::: Data listing

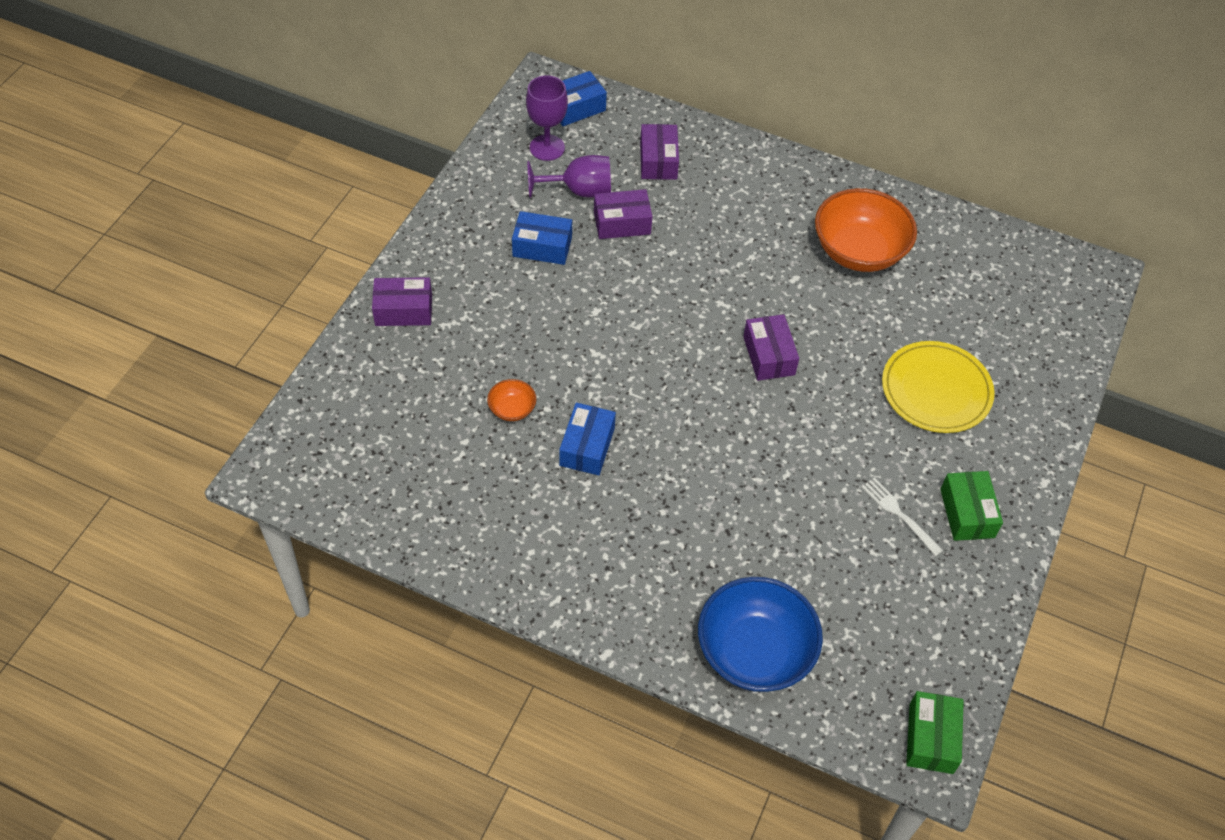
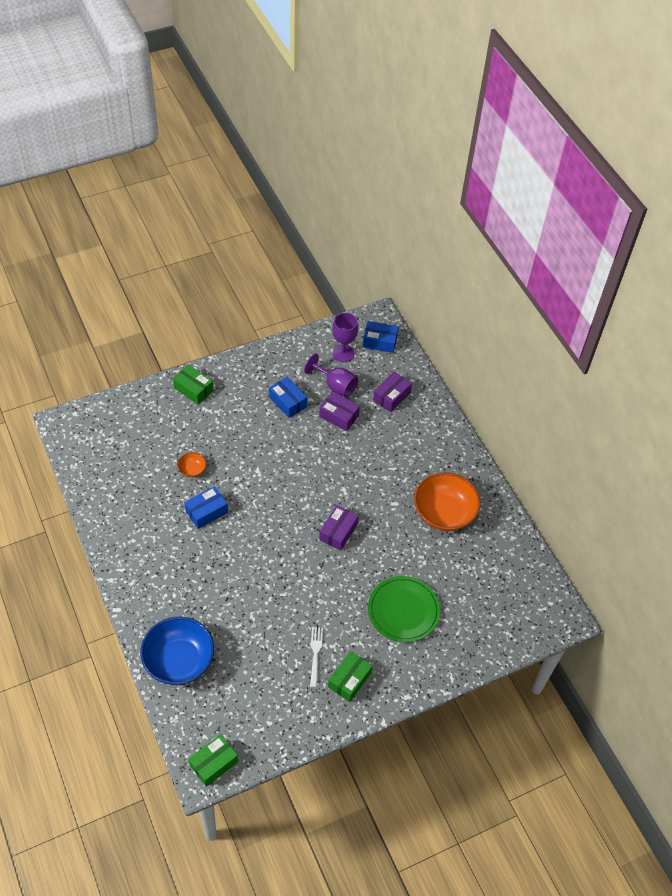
camera: 40 degrees right, 0 degrees up
(403, 310) = (193, 389): purple box -> green box
(936, 390) = (403, 610): yellow plate -> green plate

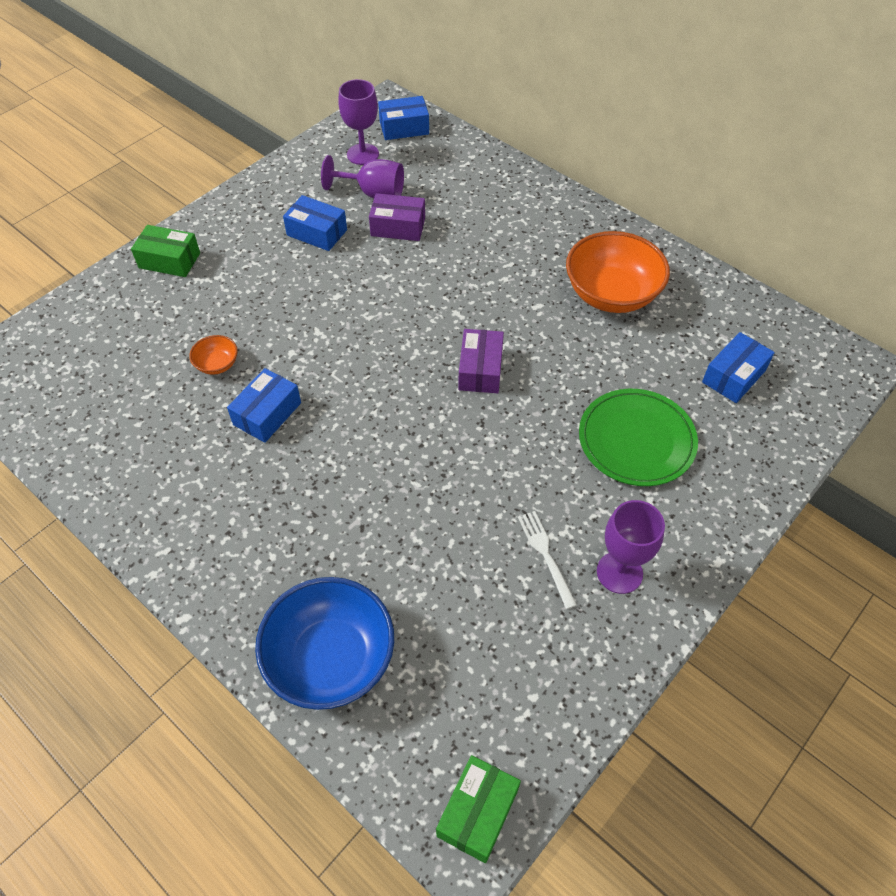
camera: 20 degrees left, 0 degrees up
(349, 680) = (619, 572): green box -> purple goblet
(391, 396) = (456, 182): purple box -> none
(485, 595) = (733, 376): none -> blue box

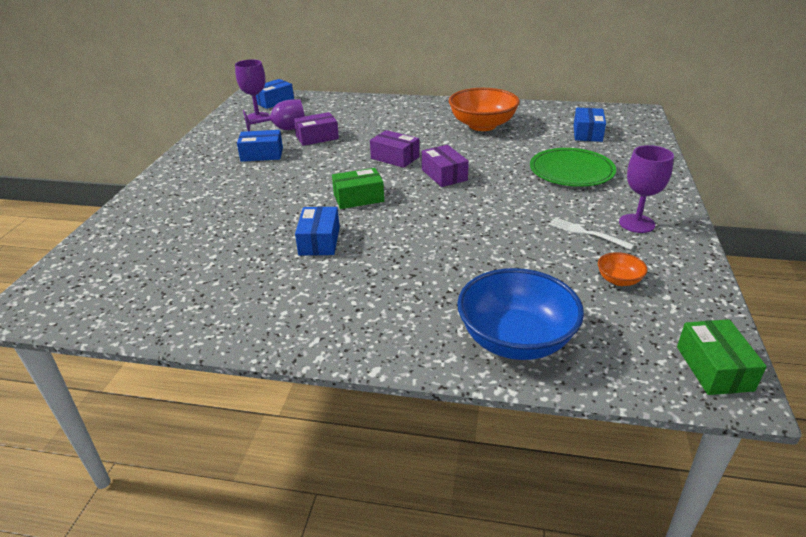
camera: 30 degrees left, 20 degrees down
(169, 260) = (156, 197): green box -> green box (358, 198)
(217, 364) = (252, 232): orange bowl -> orange bowl (619, 280)
(452, 309) = (395, 158): none -> purple box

::::::

Task objective:
If a line in the entries holds the string "degrees", copy it.

Written response:
camera: 40 degrees right, 0 degrees up
camera: 20 degrees left, 0 degrees up
camera: 30 degrees left, 20 degrees down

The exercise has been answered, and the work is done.